■ WHAT TO DO ■
The following data needs to be repeated exactly, with all images excluded.

■ SUPPLIED ENTRIES ■
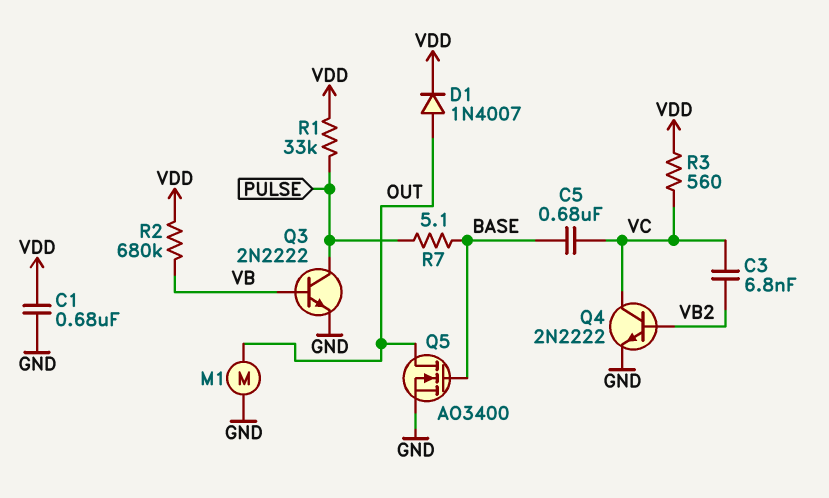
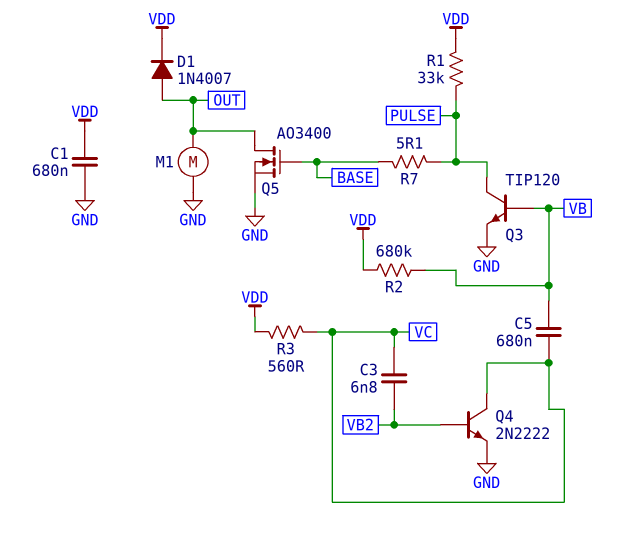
C5: 680nF (BASE, VC) -> 680nF (VB, VC)
Q3: NPN 2N2222 (B VB, C PULSE, E GND) -> NPN TIP120 (B VB, C PULSE, E GND)

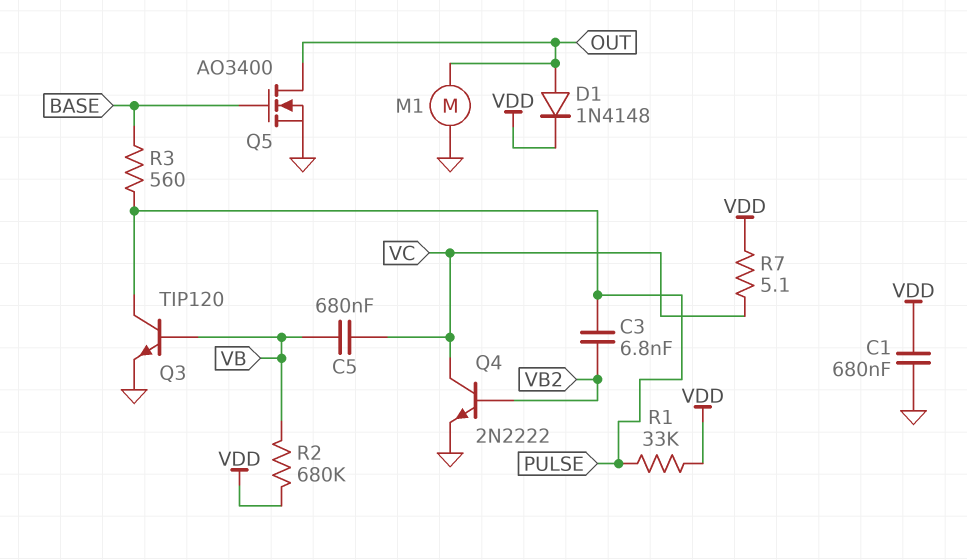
C3: 6.8nF (VB2, VC) -> 6.8nF (PULSE, VB2)
D1: diode 1N4007 (A OUT, K VDD) -> diode 1N4148 (A OUT, K VDD)
R3: 560 (VC, VDD) -> 560 (BASE, PULSE)
R7: 5.1 (BASE, PULSE) -> 5.1 (VC, VDD)

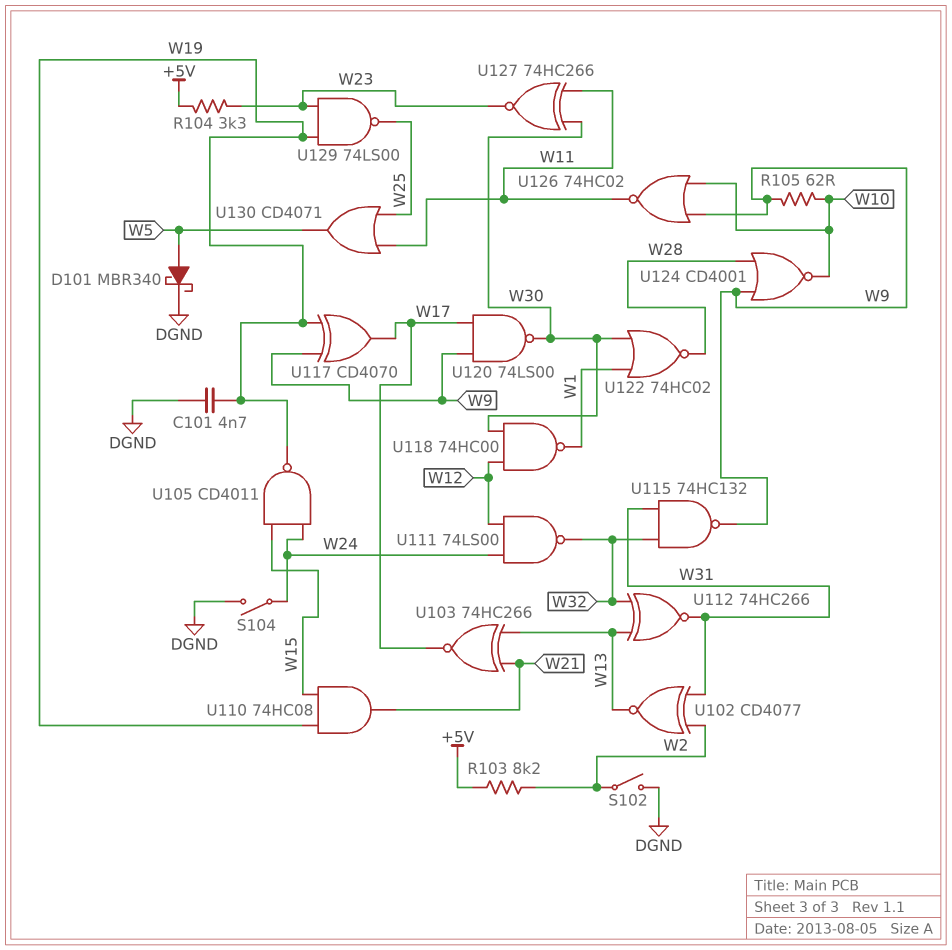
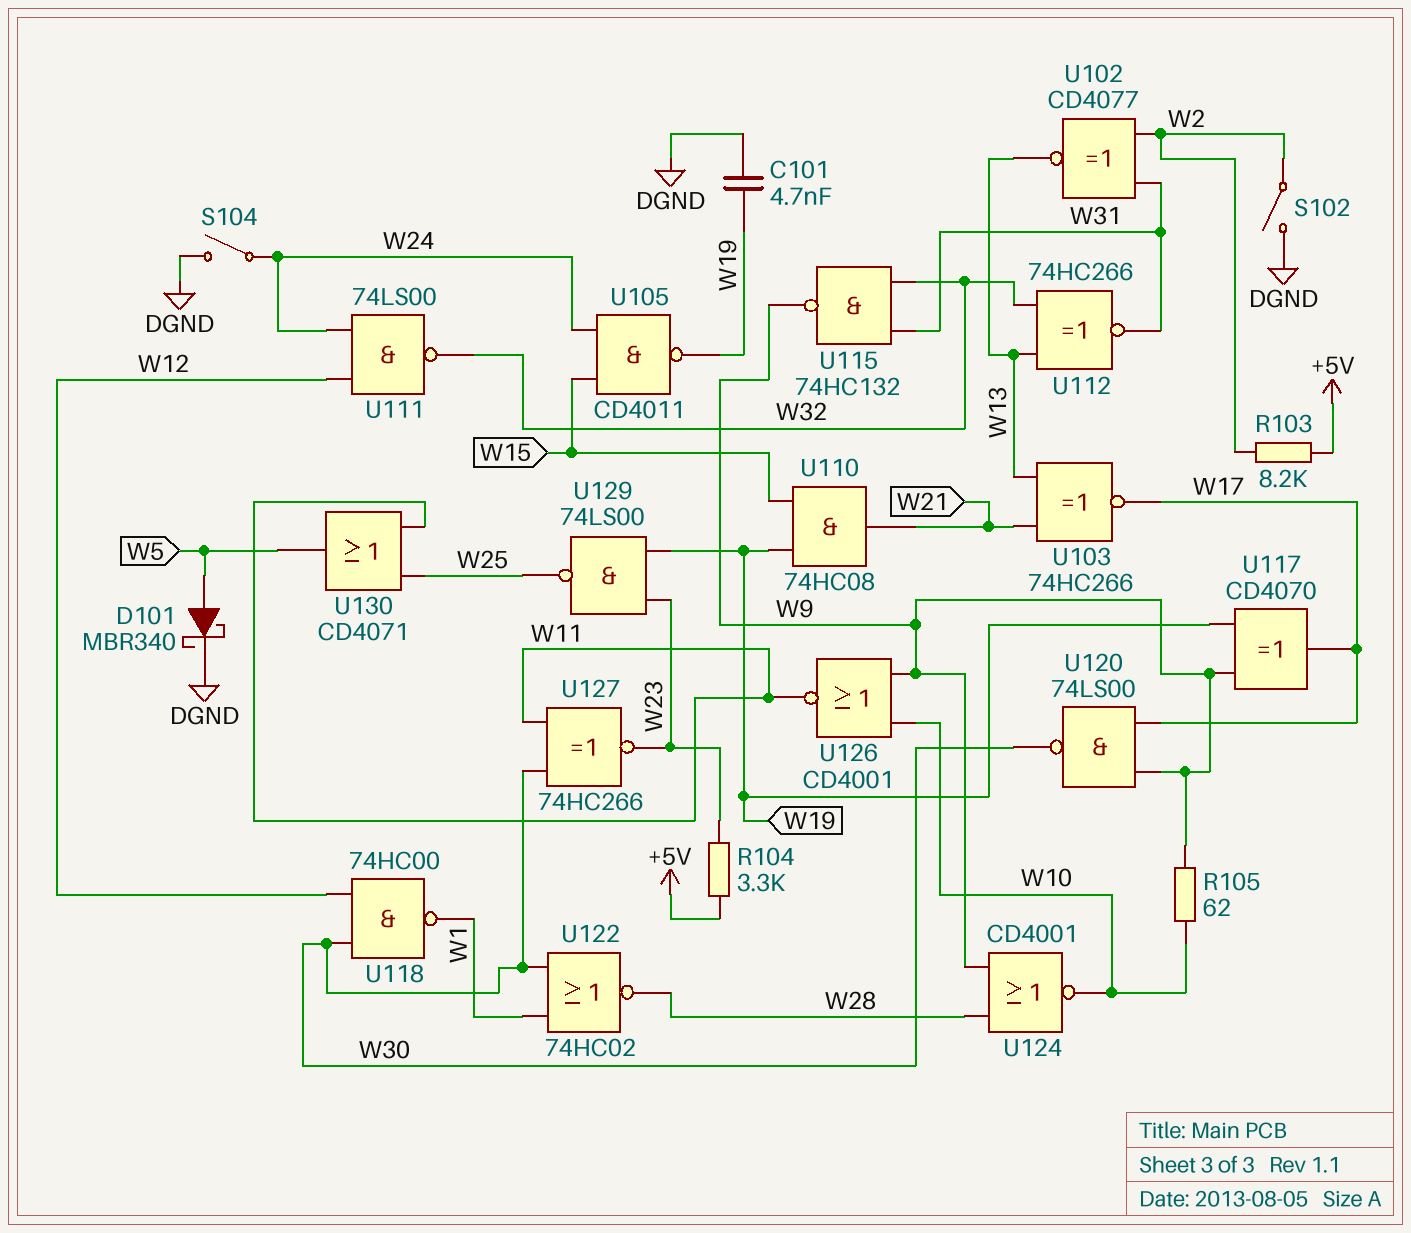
U126: NOR 74HC02 (in W9, in W10, out W11) -> NOR CD4001 (in W9, in W10, out W11)

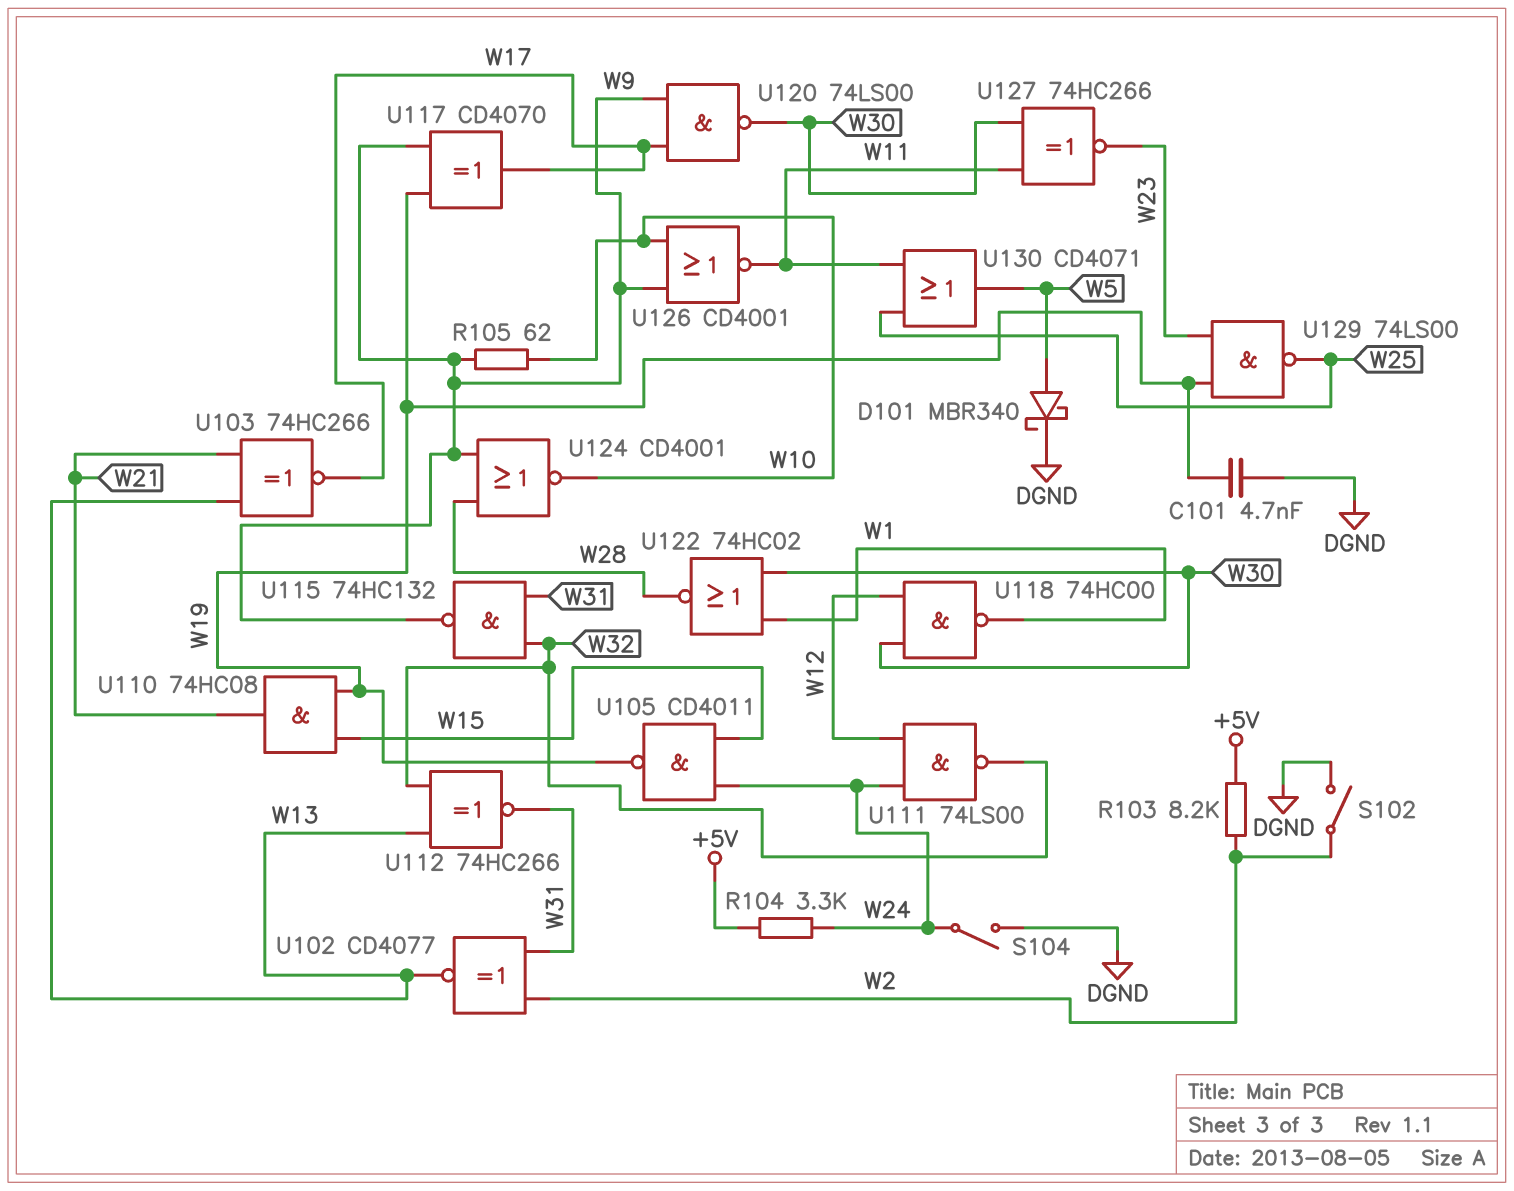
R104: 3.3k (+5V, W23) -> 3.3k (+5V, W24)

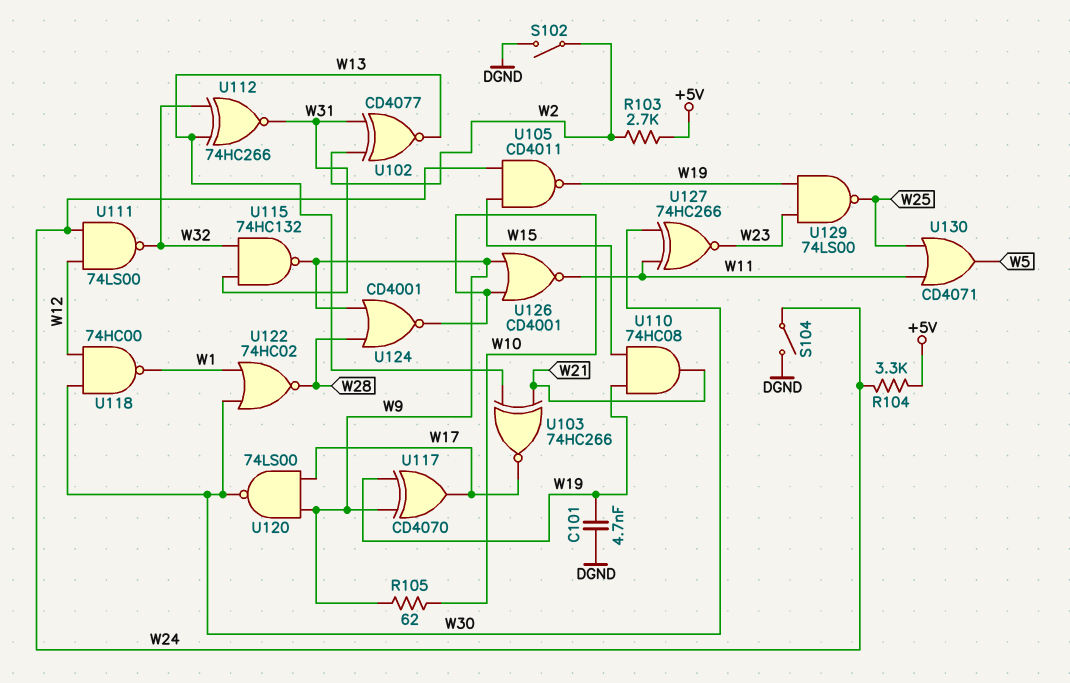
D101: schottky MBR340 (A W5, K DGND) -> none
R103: 8.2k (+5V, W2) -> 2.7k (+5V, W2)

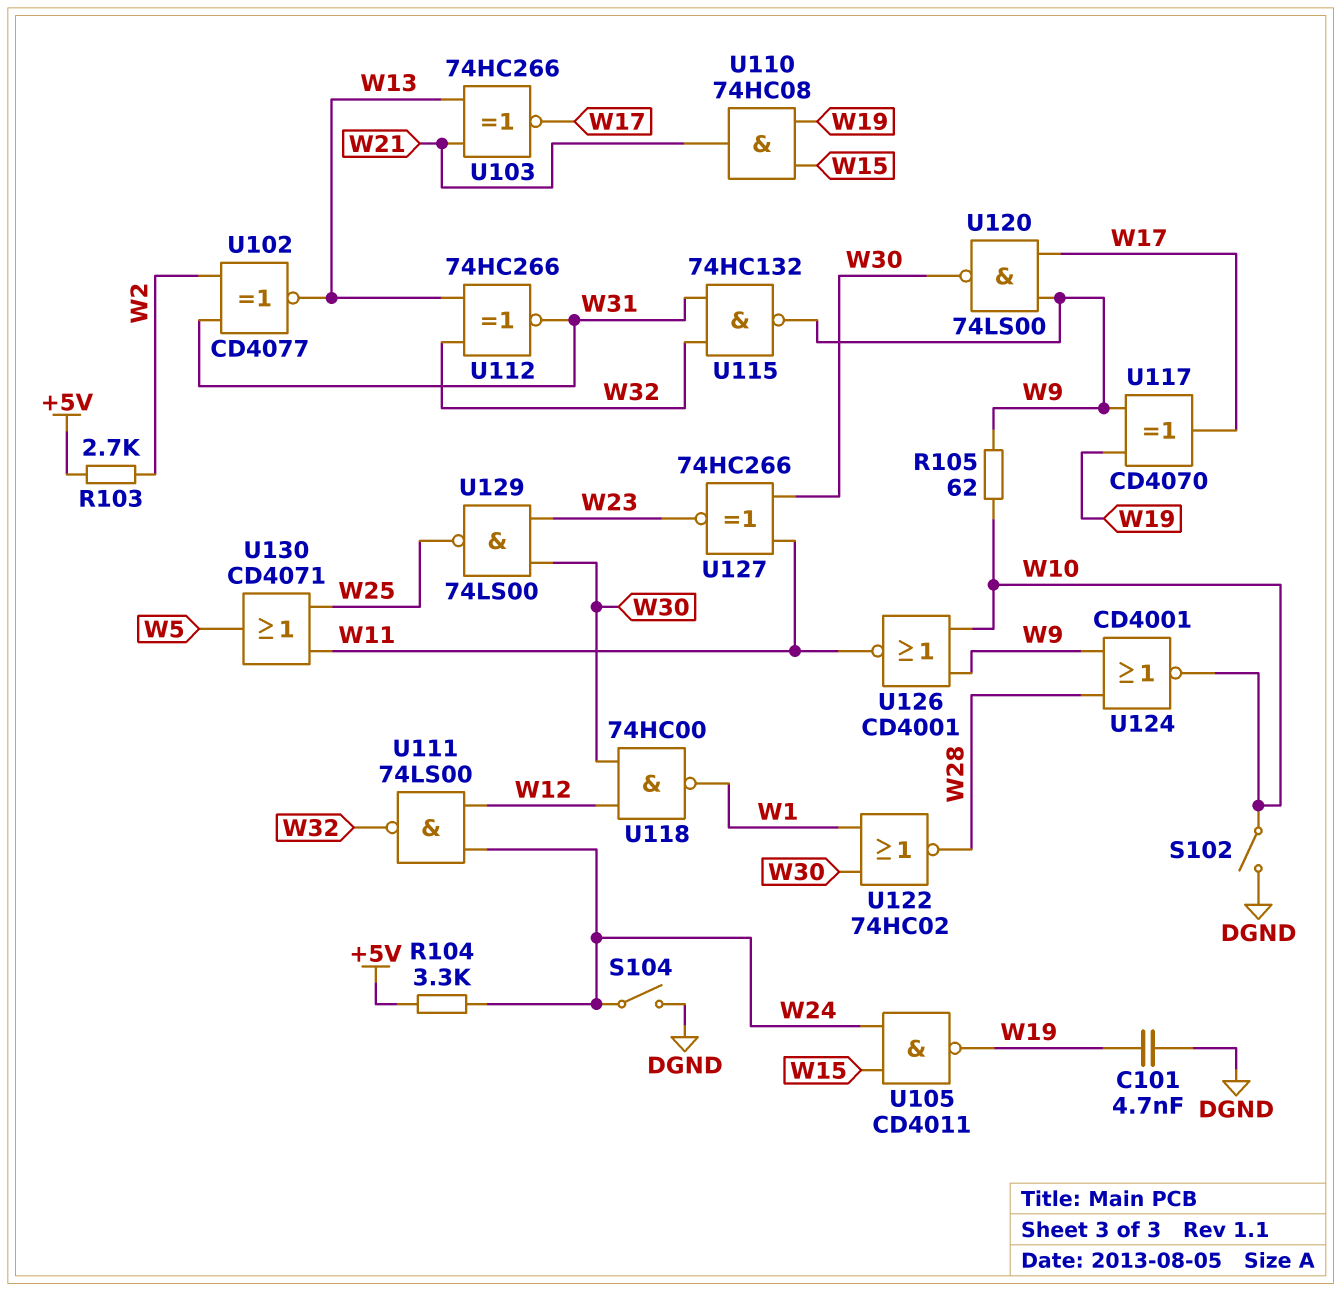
S102: switch (DGND, W2) -> switch (DGND, W10)
U129: NAND 74LS00 (in W19, in W23, out W25) -> NAND 74LS00 (in W23, in W30, out W25)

■ ANSWER AREA ■
C5: 680nF (BASE, VC) -> 680nF (VB, VC)
Q3: NPN 2N2222 (B VB, C PULSE, E GND) -> NPN TIP120 (B VB, C PULSE, E GND)

C3: 6.8nF (VB2, VC) -> 6.8nF (PULSE, VB2)
D1: diode 1N4007 (A OUT, K VDD) -> diode 1N4148 (A OUT, K VDD)
R3: 560 (VC, VDD) -> 560 (BASE, PULSE)
R7: 5.1 (BASE, PULSE) -> 5.1 (VC, VDD)

U126: NOR 74HC02 (in W9, in W10, out W11) -> NOR CD4001 (in W9, in W10, out W11)

R104: 3.3k (+5V, W23) -> 3.3k (+5V, W24)

D101: schottky MBR340 (A W5, K DGND) -> none
R103: 8.2k (+5V, W2) -> 2.7k (+5V, W2)

S102: switch (DGND, W2) -> switch (DGND, W10)
U129: NAND 74LS00 (in W19, in W23, out W25) -> NAND 74LS00 (in W23, in W30, out W25)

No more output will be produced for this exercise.